Work to complete:
Write the entries below out again in full. Match every character.
═════ Given data
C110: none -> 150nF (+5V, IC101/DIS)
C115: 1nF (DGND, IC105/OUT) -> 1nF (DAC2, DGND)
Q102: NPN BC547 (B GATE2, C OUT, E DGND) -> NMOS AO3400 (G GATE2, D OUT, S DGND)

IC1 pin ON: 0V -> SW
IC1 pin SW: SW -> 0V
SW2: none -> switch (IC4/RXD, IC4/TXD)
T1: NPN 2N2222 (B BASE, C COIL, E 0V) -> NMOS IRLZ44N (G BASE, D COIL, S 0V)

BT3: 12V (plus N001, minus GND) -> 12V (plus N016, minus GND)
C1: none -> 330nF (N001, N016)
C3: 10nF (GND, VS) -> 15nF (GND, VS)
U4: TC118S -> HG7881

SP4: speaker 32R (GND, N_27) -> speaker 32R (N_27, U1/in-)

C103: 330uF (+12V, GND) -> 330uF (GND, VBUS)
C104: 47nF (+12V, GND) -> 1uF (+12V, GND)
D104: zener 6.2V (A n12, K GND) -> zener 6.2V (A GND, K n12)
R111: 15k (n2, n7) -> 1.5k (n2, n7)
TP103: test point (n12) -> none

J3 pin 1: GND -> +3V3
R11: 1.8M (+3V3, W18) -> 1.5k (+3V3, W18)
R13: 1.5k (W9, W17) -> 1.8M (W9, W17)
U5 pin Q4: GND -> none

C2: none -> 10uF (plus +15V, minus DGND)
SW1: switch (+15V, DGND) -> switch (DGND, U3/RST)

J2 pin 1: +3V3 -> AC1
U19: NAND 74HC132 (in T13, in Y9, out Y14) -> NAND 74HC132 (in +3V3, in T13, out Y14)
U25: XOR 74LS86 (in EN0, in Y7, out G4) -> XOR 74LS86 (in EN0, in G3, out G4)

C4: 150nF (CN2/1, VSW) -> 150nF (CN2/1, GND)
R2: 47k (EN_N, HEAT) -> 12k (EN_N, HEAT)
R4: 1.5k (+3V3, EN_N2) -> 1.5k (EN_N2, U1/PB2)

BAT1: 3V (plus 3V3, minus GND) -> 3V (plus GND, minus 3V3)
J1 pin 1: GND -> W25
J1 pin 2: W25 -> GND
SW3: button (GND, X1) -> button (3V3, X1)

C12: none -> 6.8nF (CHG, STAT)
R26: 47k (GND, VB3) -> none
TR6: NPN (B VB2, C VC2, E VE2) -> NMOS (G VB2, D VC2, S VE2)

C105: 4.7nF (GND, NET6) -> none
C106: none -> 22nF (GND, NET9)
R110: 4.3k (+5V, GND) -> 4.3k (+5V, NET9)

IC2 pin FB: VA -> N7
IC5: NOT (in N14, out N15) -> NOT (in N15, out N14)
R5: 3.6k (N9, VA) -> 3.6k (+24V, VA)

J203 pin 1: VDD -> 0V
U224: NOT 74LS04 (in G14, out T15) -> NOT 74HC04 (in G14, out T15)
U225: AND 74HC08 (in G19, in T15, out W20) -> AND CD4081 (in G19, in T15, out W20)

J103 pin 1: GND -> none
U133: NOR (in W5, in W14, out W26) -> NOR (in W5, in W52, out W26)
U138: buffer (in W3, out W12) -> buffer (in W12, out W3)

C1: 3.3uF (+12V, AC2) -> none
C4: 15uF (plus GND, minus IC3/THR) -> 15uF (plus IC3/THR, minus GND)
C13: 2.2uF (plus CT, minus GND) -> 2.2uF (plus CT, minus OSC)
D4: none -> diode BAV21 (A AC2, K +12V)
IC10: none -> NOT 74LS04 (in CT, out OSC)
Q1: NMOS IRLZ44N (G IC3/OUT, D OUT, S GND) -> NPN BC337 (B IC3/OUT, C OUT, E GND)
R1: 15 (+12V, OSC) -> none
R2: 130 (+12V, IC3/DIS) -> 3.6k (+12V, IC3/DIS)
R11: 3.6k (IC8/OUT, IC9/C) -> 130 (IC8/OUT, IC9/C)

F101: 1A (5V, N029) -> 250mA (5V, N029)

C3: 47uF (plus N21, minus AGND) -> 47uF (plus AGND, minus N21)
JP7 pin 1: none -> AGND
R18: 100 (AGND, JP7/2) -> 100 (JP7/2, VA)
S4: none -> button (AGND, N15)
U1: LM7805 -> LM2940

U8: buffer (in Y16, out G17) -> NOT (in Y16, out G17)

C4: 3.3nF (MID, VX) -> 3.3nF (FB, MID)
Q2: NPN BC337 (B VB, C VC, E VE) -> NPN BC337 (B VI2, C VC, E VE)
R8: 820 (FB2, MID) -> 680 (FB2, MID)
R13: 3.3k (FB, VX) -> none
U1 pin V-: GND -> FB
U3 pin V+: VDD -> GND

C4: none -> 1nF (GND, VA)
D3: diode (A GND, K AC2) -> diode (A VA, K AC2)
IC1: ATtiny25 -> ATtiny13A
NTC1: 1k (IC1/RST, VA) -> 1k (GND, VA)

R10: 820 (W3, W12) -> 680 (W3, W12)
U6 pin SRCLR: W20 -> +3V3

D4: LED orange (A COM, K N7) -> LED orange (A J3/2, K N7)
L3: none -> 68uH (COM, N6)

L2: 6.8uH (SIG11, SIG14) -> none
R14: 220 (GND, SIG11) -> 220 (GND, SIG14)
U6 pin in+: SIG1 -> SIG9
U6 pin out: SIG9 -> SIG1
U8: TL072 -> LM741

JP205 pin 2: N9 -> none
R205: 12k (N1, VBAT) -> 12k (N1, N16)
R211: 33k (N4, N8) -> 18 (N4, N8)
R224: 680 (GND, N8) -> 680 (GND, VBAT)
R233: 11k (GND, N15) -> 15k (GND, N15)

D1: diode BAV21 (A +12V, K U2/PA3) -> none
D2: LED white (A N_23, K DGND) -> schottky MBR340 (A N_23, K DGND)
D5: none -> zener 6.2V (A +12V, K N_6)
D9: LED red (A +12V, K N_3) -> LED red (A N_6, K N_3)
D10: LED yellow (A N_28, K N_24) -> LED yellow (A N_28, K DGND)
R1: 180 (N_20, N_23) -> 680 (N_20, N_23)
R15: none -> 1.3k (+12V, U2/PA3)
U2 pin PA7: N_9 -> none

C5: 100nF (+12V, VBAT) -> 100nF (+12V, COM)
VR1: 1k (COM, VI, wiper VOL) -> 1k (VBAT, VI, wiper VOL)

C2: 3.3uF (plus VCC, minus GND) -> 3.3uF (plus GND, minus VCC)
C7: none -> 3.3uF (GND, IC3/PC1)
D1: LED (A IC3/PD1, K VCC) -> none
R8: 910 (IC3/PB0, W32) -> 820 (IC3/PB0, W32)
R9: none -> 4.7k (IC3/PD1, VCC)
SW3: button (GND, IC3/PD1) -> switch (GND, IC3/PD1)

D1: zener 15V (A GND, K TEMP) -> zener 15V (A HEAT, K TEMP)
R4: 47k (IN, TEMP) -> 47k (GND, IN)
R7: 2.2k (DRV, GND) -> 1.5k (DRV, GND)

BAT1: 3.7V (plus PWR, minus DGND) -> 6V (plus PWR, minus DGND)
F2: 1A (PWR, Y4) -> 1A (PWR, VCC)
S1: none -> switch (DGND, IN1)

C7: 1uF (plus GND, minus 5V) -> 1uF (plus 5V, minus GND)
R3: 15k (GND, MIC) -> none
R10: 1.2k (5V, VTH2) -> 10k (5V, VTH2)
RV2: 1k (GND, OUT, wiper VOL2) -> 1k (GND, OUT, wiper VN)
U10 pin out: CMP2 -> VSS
══════════
Final answer:
C110: none -> 150nF (+5V, IC101/DIS)
C115: 1nF (DGND, IC105/OUT) -> 1nF (DAC2, DGND)
Q102: NPN BC547 (B GATE2, C OUT, E DGND) -> NMOS AO3400 (G GATE2, D OUT, S DGND)

IC1 pin ON: 0V -> SW
IC1 pin SW: SW -> 0V
SW2: none -> switch (IC4/RXD, IC4/TXD)
T1: NPN 2N2222 (B BASE, C COIL, E 0V) -> NMOS IRLZ44N (G BASE, D COIL, S 0V)

BT3: 12V (plus N001, minus GND) -> 12V (plus N016, minus GND)
C1: none -> 330nF (N001, N016)
C3: 10nF (GND, VS) -> 15nF (GND, VS)
U4: TC118S -> HG7881

SP4: speaker 32R (GND, N_27) -> speaker 32R (N_27, U1/in-)

C103: 330uF (+12V, GND) -> 330uF (GND, VBUS)
C104: 47nF (+12V, GND) -> 1uF (+12V, GND)
D104: zener 6.2V (A n12, K GND) -> zener 6.2V (A GND, K n12)
R111: 15k (n2, n7) -> 1.5k (n2, n7)
TP103: test point (n12) -> none

J3 pin 1: GND -> +3V3
R11: 1.8M (+3V3, W18) -> 1.5k (+3V3, W18)
R13: 1.5k (W9, W17) -> 1.8M (W9, W17)
U5 pin Q4: GND -> none

C2: none -> 10uF (plus +15V, minus DGND)
SW1: switch (+15V, DGND) -> switch (DGND, U3/RST)

J2 pin 1: +3V3 -> AC1
U19: NAND 74HC132 (in T13, in Y9, out Y14) -> NAND 74HC132 (in +3V3, in T13, out Y14)
U25: XOR 74LS86 (in EN0, in Y7, out G4) -> XOR 74LS86 (in EN0, in G3, out G4)

C4: 150nF (CN2/1, VSW) -> 150nF (CN2/1, GND)
R2: 47k (EN_N, HEAT) -> 12k (EN_N, HEAT)
R4: 1.5k (+3V3, EN_N2) -> 1.5k (EN_N2, U1/PB2)

BAT1: 3V (plus 3V3, minus GND) -> 3V (plus GND, minus 3V3)
J1 pin 1: GND -> W25
J1 pin 2: W25 -> GND
SW3: button (GND, X1) -> button (3V3, X1)

C12: none -> 6.8nF (CHG, STAT)
R26: 47k (GND, VB3) -> none
TR6: NPN (B VB2, C VC2, E VE2) -> NMOS (G VB2, D VC2, S VE2)

C105: 4.7nF (GND, NET6) -> none
C106: none -> 22nF (GND, NET9)
R110: 4.3k (+5V, GND) -> 4.3k (+5V, NET9)

IC2 pin FB: VA -> N7
IC5: NOT (in N14, out N15) -> NOT (in N15, out N14)
R5: 3.6k (N9, VA) -> 3.6k (+24V, VA)

J203 pin 1: VDD -> 0V
U224: NOT 74LS04 (in G14, out T15) -> NOT 74HC04 (in G14, out T15)
U225: AND 74HC08 (in G19, in T15, out W20) -> AND CD4081 (in G19, in T15, out W20)

J103 pin 1: GND -> none
U133: NOR (in W5, in W14, out W26) -> NOR (in W5, in W52, out W26)
U138: buffer (in W3, out W12) -> buffer (in W12, out W3)

C1: 3.3uF (+12V, AC2) -> none
C4: 15uF (plus GND, minus IC3/THR) -> 15uF (plus IC3/THR, minus GND)
C13: 2.2uF (plus CT, minus GND) -> 2.2uF (plus CT, minus OSC)
D4: none -> diode BAV21 (A AC2, K +12V)
IC10: none -> NOT 74LS04 (in CT, out OSC)
Q1: NMOS IRLZ44N (G IC3/OUT, D OUT, S GND) -> NPN BC337 (B IC3/OUT, C OUT, E GND)
R1: 15 (+12V, OSC) -> none
R2: 130 (+12V, IC3/DIS) -> 3.6k (+12V, IC3/DIS)
R11: 3.6k (IC8/OUT, IC9/C) -> 130 (IC8/OUT, IC9/C)

F101: 1A (5V, N029) -> 250mA (5V, N029)

C3: 47uF (plus N21, minus AGND) -> 47uF (plus AGND, minus N21)
JP7 pin 1: none -> AGND
R18: 100 (AGND, JP7/2) -> 100 (JP7/2, VA)
S4: none -> button (AGND, N15)
U1: LM7805 -> LM2940

U8: buffer (in Y16, out G17) -> NOT (in Y16, out G17)

C4: 3.3nF (MID, VX) -> 3.3nF (FB, MID)
Q2: NPN BC337 (B VB, C VC, E VE) -> NPN BC337 (B VI2, C VC, E VE)
R8: 820 (FB2, MID) -> 680 (FB2, MID)
R13: 3.3k (FB, VX) -> none
U1 pin V-: GND -> FB
U3 pin V+: VDD -> GND

C4: none -> 1nF (GND, VA)
D3: diode (A GND, K AC2) -> diode (A VA, K AC2)
IC1: ATtiny25 -> ATtiny13A
NTC1: 1k (IC1/RST, VA) -> 1k (GND, VA)

R10: 820 (W3, W12) -> 680 (W3, W12)
U6 pin SRCLR: W20 -> +3V3

D4: LED orange (A COM, K N7) -> LED orange (A J3/2, K N7)
L3: none -> 68uH (COM, N6)

L2: 6.8uH (SIG11, SIG14) -> none
R14: 220 (GND, SIG11) -> 220 (GND, SIG14)
U6 pin in+: SIG1 -> SIG9
U6 pin out: SIG9 -> SIG1
U8: TL072 -> LM741

JP205 pin 2: N9 -> none
R205: 12k (N1, VBAT) -> 12k (N1, N16)
R211: 33k (N4, N8) -> 18 (N4, N8)
R224: 680 (GND, N8) -> 680 (GND, VBAT)
R233: 11k (GND, N15) -> 15k (GND, N15)

D1: diode BAV21 (A +12V, K U2/PA3) -> none
D2: LED white (A N_23, K DGND) -> schottky MBR340 (A N_23, K DGND)
D5: none -> zener 6.2V (A +12V, K N_6)
D9: LED red (A +12V, K N_3) -> LED red (A N_6, K N_3)
D10: LED yellow (A N_28, K N_24) -> LED yellow (A N_28, K DGND)
R1: 180 (N_20, N_23) -> 680 (N_20, N_23)
R15: none -> 1.3k (+12V, U2/PA3)
U2 pin PA7: N_9 -> none

C5: 100nF (+12V, VBAT) -> 100nF (+12V, COM)
VR1: 1k (COM, VI, wiper VOL) -> 1k (VBAT, VI, wiper VOL)

C2: 3.3uF (plus VCC, minus GND) -> 3.3uF (plus GND, minus VCC)
C7: none -> 3.3uF (GND, IC3/PC1)
D1: LED (A IC3/PD1, K VCC) -> none
R8: 910 (IC3/PB0, W32) -> 820 (IC3/PB0, W32)
R9: none -> 4.7k (IC3/PD1, VCC)
SW3: button (GND, IC3/PD1) -> switch (GND, IC3/PD1)

D1: zener 15V (A GND, K TEMP) -> zener 15V (A HEAT, K TEMP)
R4: 47k (IN, TEMP) -> 47k (GND, IN)
R7: 2.2k (DRV, GND) -> 1.5k (DRV, GND)

BAT1: 3.7V (plus PWR, minus DGND) -> 6V (plus PWR, minus DGND)
F2: 1A (PWR, Y4) -> 1A (PWR, VCC)
S1: none -> switch (DGND, IN1)

C7: 1uF (plus GND, minus 5V) -> 1uF (plus 5V, minus GND)
R3: 15k (GND, MIC) -> none
R10: 1.2k (5V, VTH2) -> 10k (5V, VTH2)
RV2: 1k (GND, OUT, wiper VOL2) -> 1k (GND, OUT, wiper VN)
U10 pin out: CMP2 -> VSS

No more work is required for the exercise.